Given records START
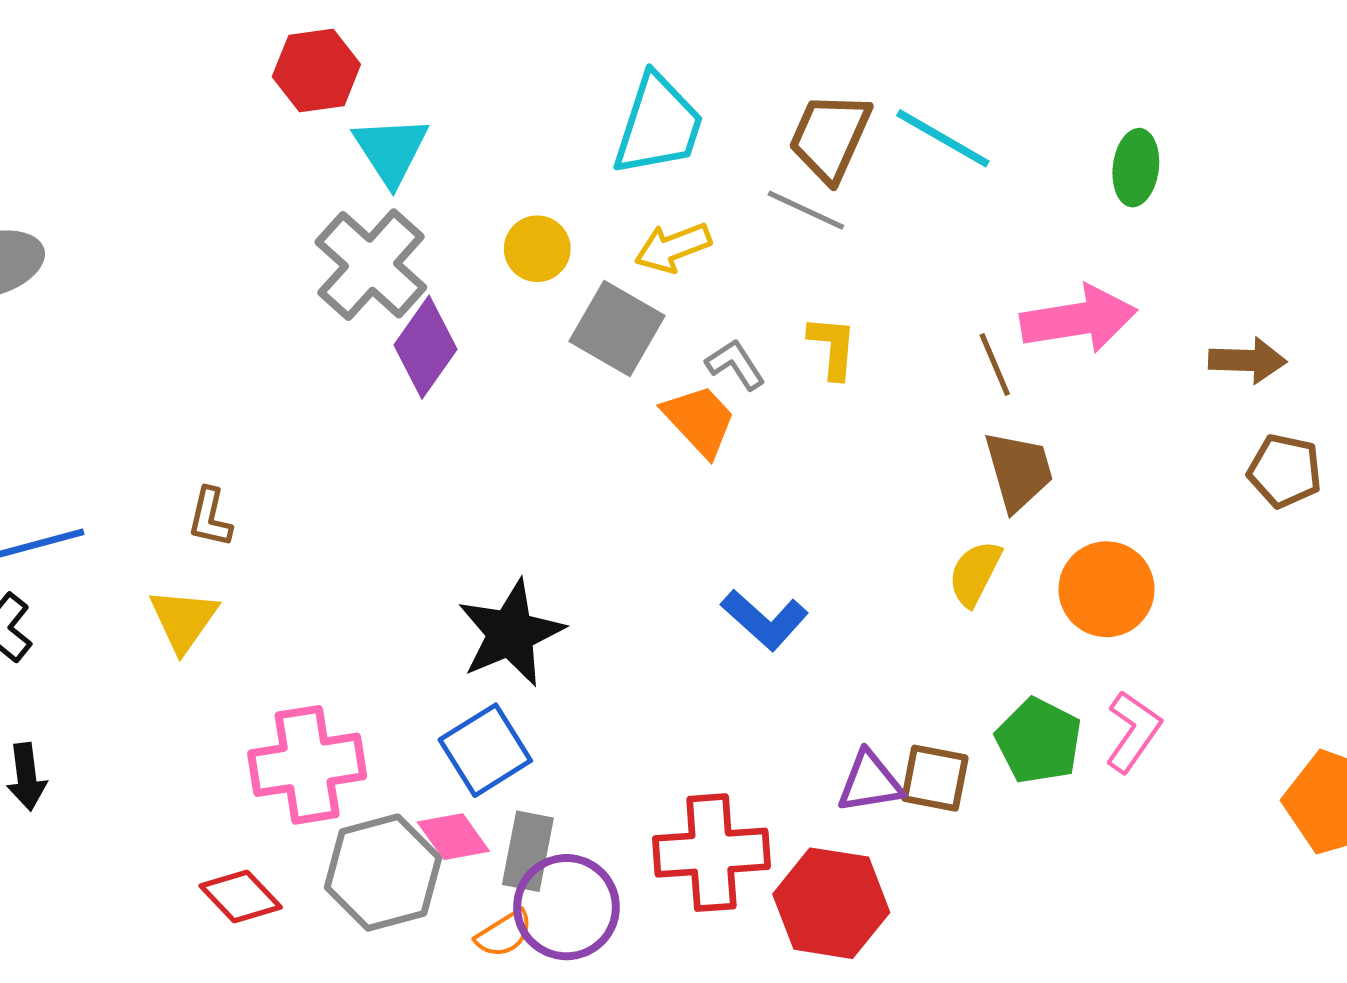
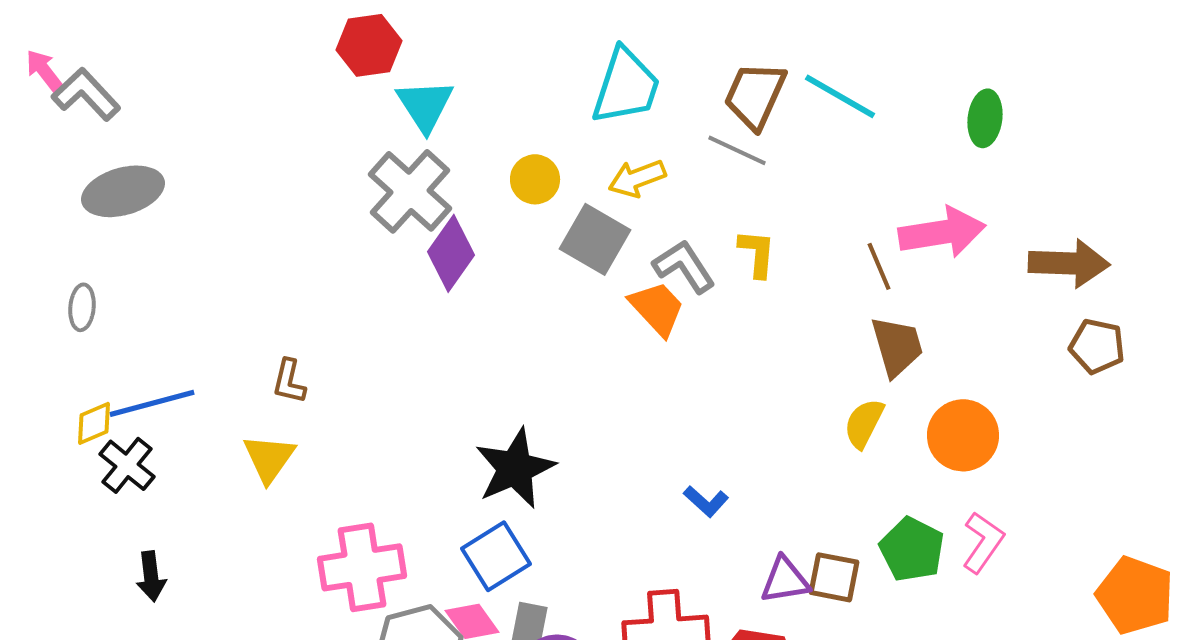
brown arrow: (1248, 360) -> (1069, 263), size x1.4
gray L-shape: (735, 364) -> (684, 266), size x1.4
blue L-shape: (765, 620) -> (706, 501), moved, size x0.7

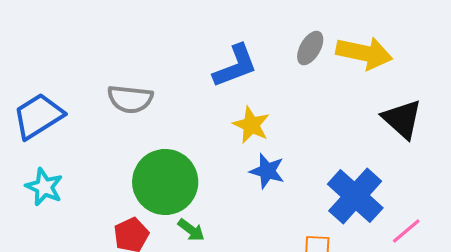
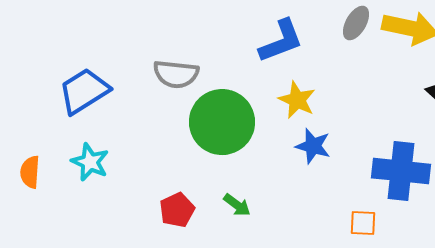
green circle: (165, 182) -> (222, 122), moved
blue cross: (355, 196) -> (401, 171), turned -36

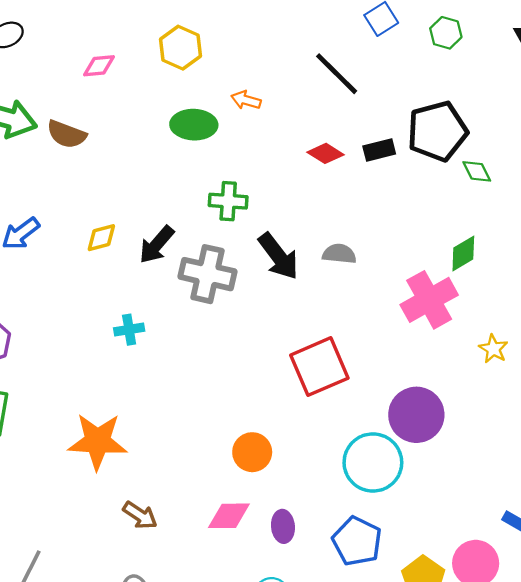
Given records END
# Task statement:
Pull out all lines of the data with the string "shape".

# Exercise solution:
gray L-shape: (735, 364) -> (684, 266), size x1.4
blue L-shape: (765, 620) -> (706, 501), moved, size x0.7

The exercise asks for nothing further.